>> Start

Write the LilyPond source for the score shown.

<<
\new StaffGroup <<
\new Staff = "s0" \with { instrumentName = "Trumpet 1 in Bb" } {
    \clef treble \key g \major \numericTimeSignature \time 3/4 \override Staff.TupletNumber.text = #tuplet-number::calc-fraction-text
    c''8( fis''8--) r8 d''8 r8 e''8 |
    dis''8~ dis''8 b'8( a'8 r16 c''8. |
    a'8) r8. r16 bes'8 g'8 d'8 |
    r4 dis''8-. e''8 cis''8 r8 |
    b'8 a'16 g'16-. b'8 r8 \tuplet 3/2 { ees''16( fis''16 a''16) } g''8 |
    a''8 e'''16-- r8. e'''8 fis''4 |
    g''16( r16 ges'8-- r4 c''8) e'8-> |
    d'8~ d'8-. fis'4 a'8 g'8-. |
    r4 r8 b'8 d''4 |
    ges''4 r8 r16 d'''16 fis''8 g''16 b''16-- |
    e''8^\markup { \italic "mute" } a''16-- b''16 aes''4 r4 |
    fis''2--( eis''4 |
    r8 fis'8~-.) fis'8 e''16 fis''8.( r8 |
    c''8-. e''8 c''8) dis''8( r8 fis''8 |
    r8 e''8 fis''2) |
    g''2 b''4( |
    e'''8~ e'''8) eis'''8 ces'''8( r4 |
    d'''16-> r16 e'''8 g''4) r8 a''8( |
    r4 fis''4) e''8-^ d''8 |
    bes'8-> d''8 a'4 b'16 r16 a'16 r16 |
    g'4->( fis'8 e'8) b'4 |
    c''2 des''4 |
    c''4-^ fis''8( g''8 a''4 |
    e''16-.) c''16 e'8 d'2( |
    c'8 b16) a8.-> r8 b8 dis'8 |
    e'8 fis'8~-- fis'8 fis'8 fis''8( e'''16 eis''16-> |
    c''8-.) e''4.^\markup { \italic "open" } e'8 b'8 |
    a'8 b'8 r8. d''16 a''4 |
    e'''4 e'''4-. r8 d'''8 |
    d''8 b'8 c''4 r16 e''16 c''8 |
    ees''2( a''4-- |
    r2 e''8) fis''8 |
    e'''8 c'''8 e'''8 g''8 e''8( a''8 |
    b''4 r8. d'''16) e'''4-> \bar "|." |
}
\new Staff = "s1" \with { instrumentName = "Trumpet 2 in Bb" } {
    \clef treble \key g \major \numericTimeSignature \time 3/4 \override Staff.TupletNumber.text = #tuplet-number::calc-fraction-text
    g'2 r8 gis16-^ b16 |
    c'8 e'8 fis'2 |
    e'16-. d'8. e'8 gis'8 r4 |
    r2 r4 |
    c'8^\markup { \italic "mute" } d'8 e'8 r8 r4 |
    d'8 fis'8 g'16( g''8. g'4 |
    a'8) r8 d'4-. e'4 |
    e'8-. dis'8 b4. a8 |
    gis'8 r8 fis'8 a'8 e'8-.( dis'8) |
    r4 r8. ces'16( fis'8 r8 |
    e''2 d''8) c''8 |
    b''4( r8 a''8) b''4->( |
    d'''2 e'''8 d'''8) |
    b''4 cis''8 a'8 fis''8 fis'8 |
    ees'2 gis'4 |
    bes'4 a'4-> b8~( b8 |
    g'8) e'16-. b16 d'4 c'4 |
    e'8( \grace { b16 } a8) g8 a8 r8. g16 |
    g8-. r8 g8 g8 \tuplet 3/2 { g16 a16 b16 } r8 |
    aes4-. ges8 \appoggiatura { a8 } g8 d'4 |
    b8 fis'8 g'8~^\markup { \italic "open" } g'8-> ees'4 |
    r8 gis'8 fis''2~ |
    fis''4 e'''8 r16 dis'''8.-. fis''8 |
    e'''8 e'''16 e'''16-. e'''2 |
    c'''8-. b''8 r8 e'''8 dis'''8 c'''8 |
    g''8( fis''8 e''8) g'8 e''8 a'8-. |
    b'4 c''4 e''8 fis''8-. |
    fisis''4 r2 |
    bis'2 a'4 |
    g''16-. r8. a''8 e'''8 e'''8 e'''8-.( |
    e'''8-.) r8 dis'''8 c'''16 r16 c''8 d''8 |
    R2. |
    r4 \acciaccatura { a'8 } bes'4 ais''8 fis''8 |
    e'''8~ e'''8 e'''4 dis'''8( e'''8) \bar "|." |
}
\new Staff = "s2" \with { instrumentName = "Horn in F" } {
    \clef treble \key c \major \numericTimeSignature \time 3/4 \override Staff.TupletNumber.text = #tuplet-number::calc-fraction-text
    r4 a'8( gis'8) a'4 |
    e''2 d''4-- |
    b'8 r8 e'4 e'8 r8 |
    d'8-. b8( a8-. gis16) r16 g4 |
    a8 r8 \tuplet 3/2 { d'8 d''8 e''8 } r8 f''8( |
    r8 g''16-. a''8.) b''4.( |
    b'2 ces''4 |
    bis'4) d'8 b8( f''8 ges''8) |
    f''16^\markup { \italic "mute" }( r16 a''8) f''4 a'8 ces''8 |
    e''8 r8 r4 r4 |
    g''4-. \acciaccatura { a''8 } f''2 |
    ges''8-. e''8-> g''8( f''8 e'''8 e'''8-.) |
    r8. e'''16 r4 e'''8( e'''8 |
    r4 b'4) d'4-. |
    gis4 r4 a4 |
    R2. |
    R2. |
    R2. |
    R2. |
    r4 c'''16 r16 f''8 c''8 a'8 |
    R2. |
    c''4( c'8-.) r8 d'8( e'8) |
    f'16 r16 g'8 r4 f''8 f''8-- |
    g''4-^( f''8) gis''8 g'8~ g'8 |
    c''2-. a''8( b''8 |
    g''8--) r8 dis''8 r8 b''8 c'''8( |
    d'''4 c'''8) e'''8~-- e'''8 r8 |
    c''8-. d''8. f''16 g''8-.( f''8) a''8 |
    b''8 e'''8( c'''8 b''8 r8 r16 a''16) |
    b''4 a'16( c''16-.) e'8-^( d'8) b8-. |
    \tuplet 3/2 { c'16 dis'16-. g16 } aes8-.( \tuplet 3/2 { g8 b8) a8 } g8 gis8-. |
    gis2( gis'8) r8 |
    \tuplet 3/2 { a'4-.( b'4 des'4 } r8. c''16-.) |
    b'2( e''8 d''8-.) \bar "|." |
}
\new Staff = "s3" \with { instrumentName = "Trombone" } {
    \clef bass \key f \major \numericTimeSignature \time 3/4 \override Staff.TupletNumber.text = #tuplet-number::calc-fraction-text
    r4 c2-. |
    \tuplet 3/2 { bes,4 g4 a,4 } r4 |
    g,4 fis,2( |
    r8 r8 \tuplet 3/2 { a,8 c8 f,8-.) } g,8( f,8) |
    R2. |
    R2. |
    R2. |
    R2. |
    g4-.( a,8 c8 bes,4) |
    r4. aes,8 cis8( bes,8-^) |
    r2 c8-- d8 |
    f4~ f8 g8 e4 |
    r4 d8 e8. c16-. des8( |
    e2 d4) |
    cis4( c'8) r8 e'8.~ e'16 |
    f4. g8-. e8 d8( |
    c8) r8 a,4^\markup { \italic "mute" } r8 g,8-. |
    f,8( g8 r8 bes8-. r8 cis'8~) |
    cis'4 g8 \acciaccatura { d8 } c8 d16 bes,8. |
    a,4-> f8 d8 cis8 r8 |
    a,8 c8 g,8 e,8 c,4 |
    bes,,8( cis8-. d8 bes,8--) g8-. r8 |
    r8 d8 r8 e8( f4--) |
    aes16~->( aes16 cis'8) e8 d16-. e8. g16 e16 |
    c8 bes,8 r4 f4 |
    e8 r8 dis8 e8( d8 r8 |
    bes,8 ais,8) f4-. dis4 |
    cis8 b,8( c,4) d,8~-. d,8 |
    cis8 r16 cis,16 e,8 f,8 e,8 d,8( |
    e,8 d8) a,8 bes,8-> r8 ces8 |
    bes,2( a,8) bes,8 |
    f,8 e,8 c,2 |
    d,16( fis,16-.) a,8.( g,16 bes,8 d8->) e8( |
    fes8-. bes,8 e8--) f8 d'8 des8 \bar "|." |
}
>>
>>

>> End

> **Task to complete**
Please pick out every line in the rows above that contains the string "fraction", and copy each one unchanged.

> **Result of this exercise**
    \clef treble \key g \major \numericTimeSignature \time 3/4 \override Staff.TupletNumber.text = #tuplet-number::calc-fraction-text
    \clef treble \key g \major \numericTimeSignature \time 3/4 \override Staff.TupletNumber.text = #tuplet-number::calc-fraction-text
    \clef treble \key c \major \numericTimeSignature \time 3/4 \override Staff.TupletNumber.text = #tuplet-number::calc-fraction-text
    \clef bass \key f \major \numericTimeSignature \time 3/4 \override Staff.TupletNumber.text = #tuplet-number::calc-fraction-text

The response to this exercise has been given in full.